The problem -
Transcribe the entries below exactly from their first line through the line containing "[(213,347),(222,373),(274,355),(265,329),(213,347)]", and let no picture into the copy.

::::

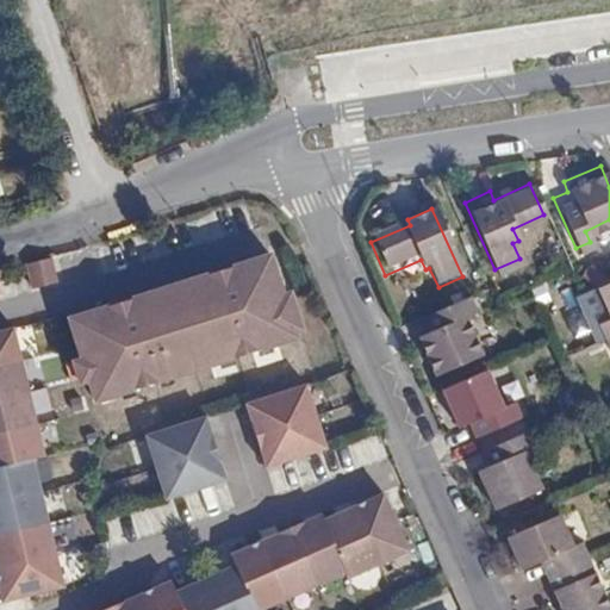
[(70,316),(85,356),(76,360),(82,381),(92,378),(98,398),(297,334),(294,327),(303,324),(292,288),(284,291),(271,251),(221,267),(126,298),(70,316)]
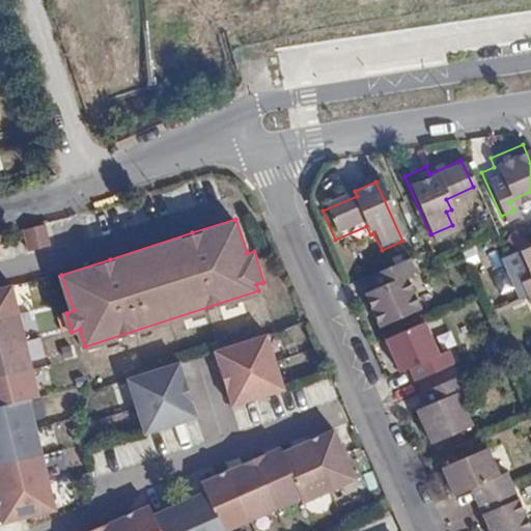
[(48,223),(23,228),(27,250),(52,245),(48,223)]
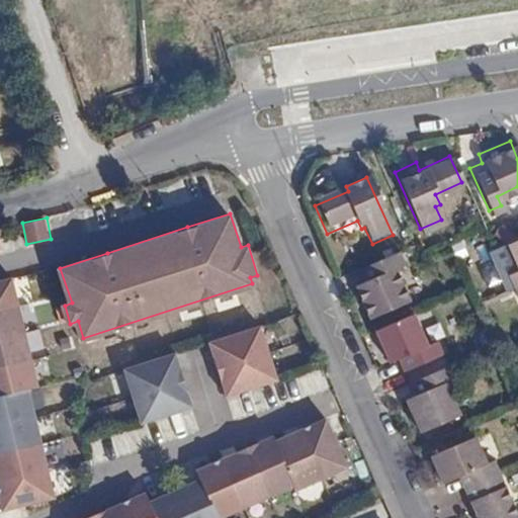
[(517,240),(505,246),(517,274),(508,277),(512,288),(517,285),(517,240)]
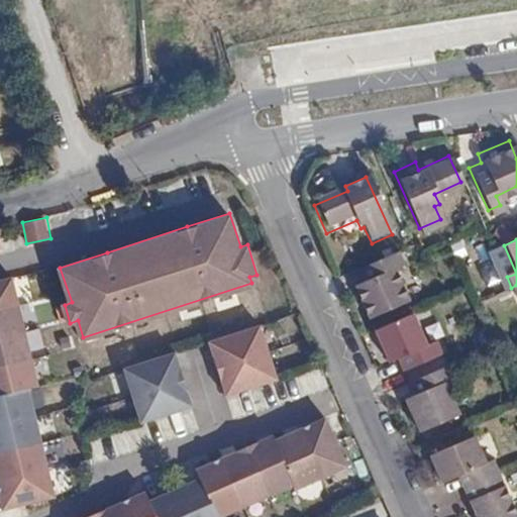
[(406,305),(392,274),(403,269),(397,256),(356,275),(362,287),(352,291),(366,322),(406,305)]
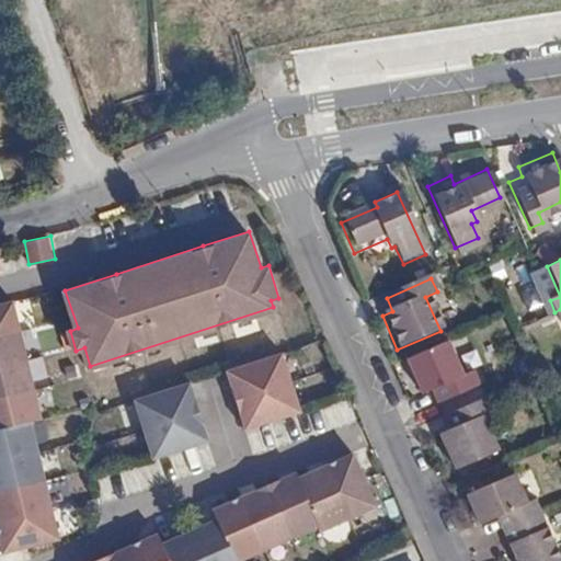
[(0,301),(0,333),(21,330),(13,299),(0,301)]
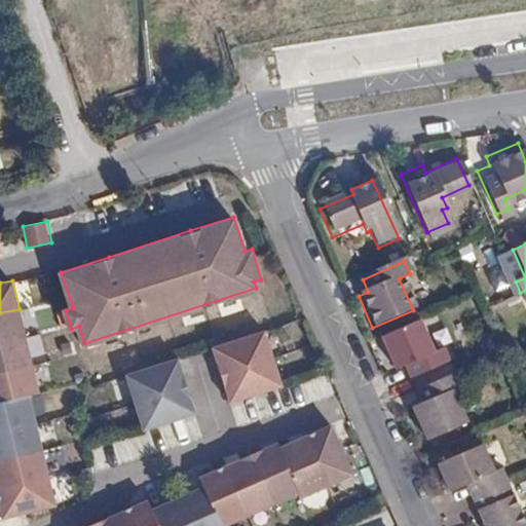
[(20,309),(0,312),(0,341),(27,335),(20,309)]
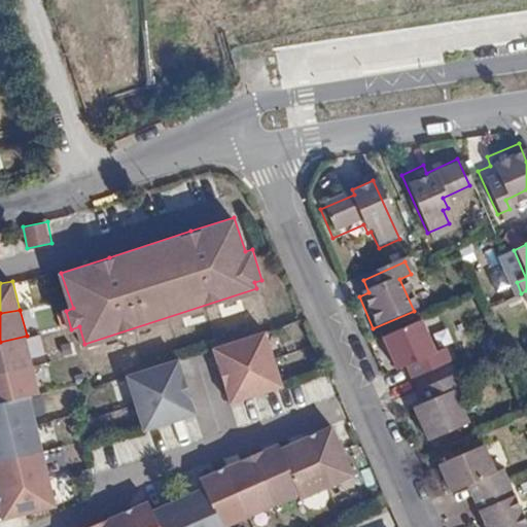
[(213,347),(222,373),(274,355),(265,329),(213,347)]
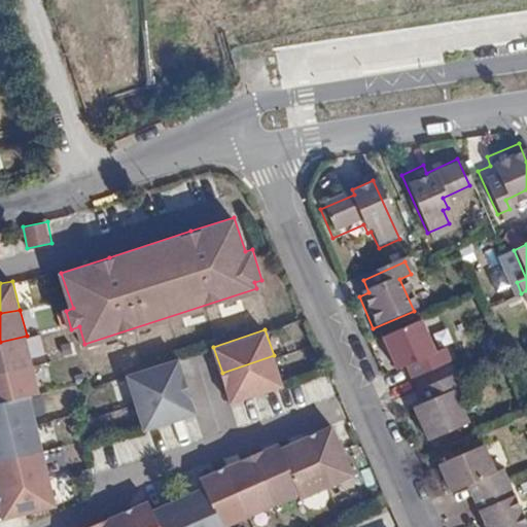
[(27,336),(0,342),(0,371),(34,364),(27,336)]
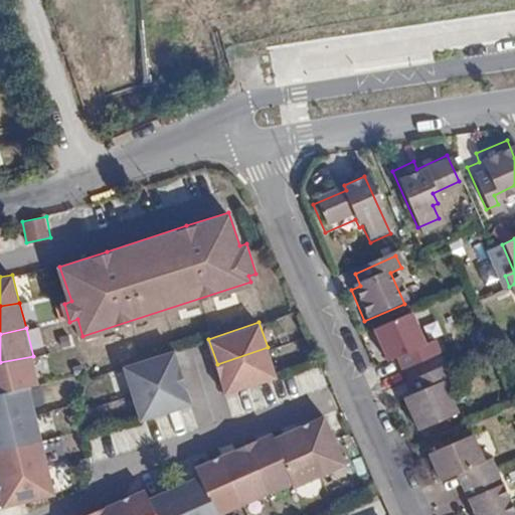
[(399,373),(404,385),(445,368),(440,356),(430,359),(415,329),(376,347),(390,378),(399,373)]
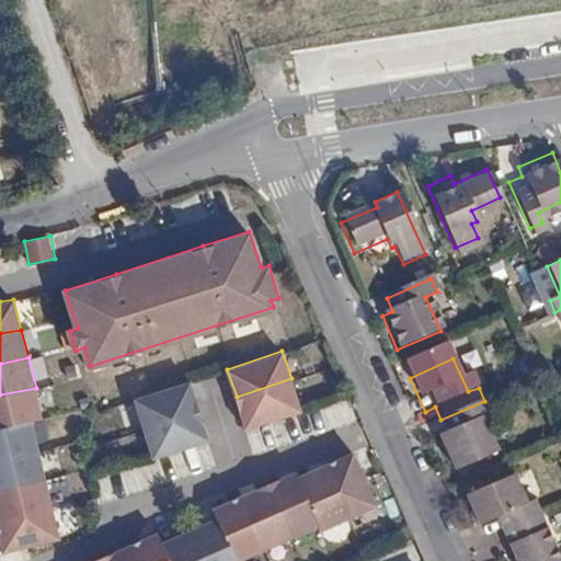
[(292,378),(237,397),(245,426),(300,408),(292,378)]
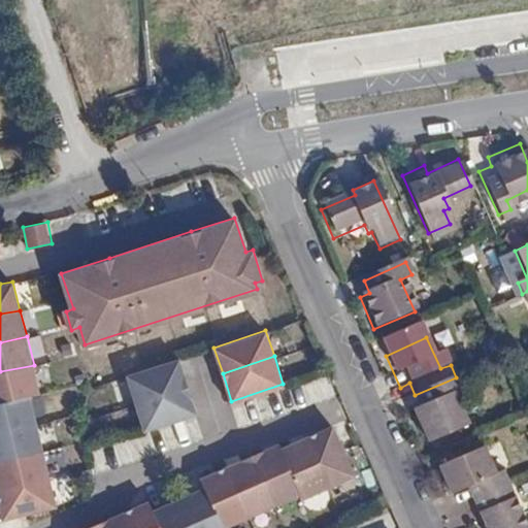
[(128,373),(135,401),(189,386),(179,357),(128,373)]
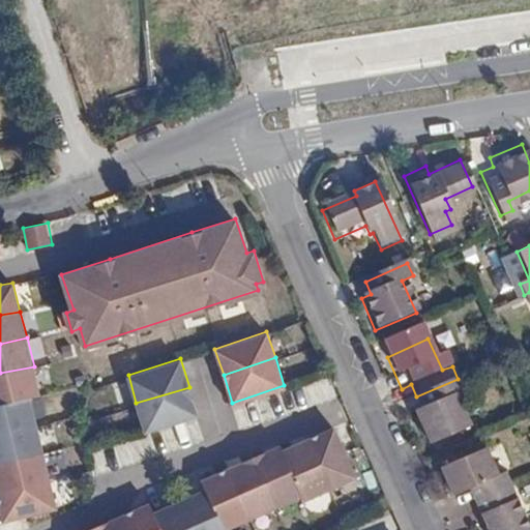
[(34,366),(0,373),(0,403),(31,395),(41,393),(34,366)]
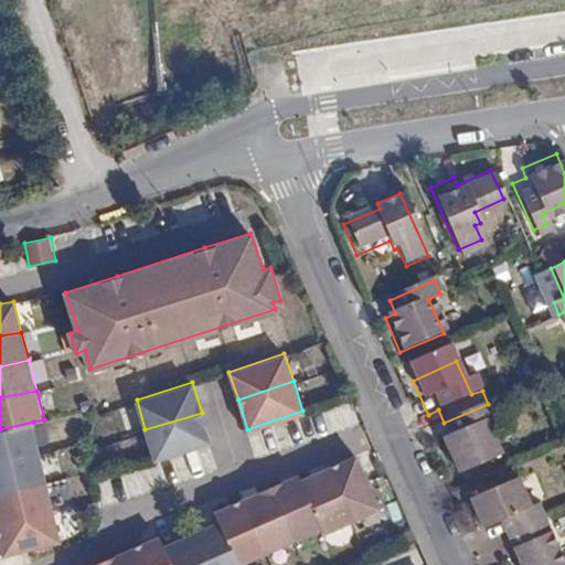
[(202,413),(145,429),(156,459),(211,441),(202,413)]
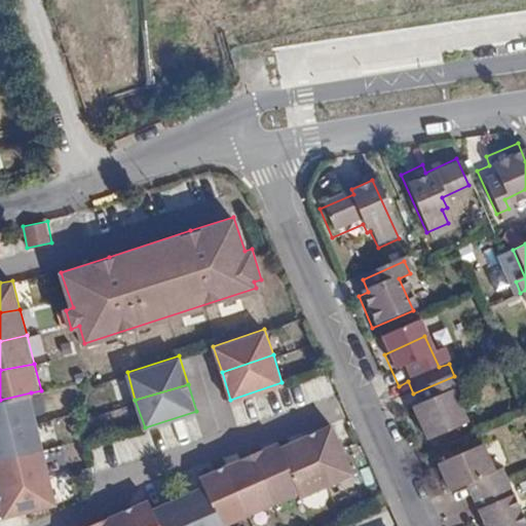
[(419,405),(424,417),(416,421),(430,455),(471,438),(455,404),(465,399),(460,387),(419,405)]
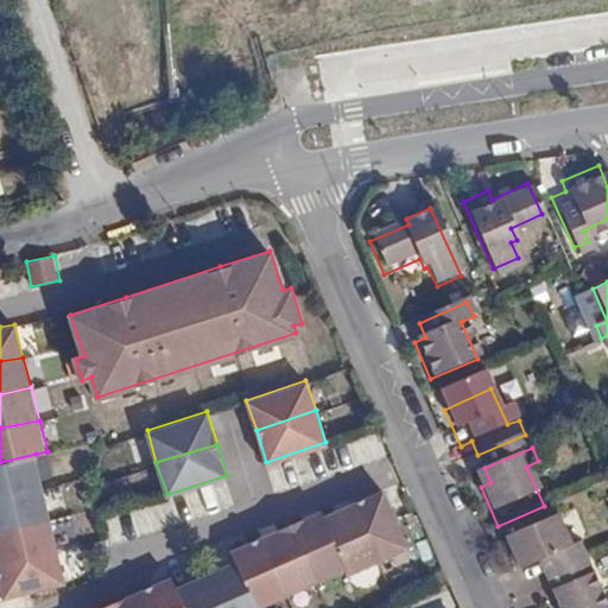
[(0,462),(0,496),(44,487),(36,454),(0,462)]
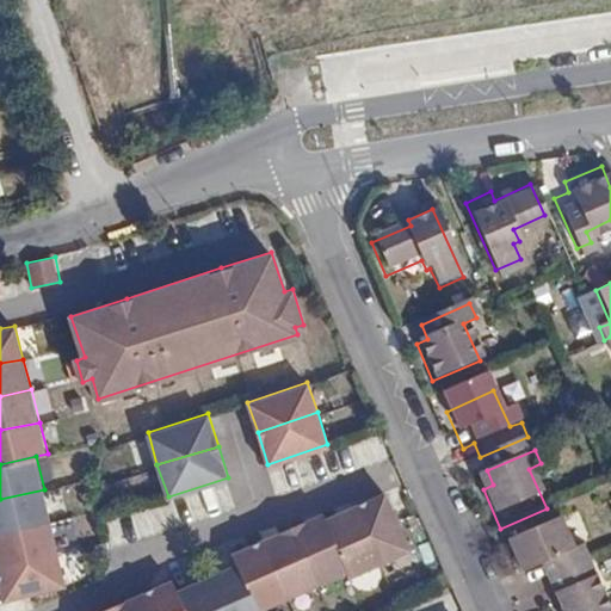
[(44,489),(0,499),(0,532),(51,520),(44,489)]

::::

Result below -
[(70,316),(85,356),(76,360),(82,381),(92,378),(98,398),(297,334),(294,327),(303,324),(292,288),(284,291),(271,251),(221,267),(126,298),(70,316)]
[(48,223),(23,228),(27,250),(52,245),(48,223)]
[(517,240),(505,246),(517,274),(508,277),(512,288),(517,285),(517,240)]
[(406,305),(392,274),(403,269),(397,256),(356,275),(362,287),(352,291),(366,322),(406,305)]
[(0,301),(0,333),(21,330),(13,299),(0,301)]
[(20,309),(0,312),(0,341),(27,335),(20,309)]
[(213,347),(222,373),(274,355),(265,329),(213,347)]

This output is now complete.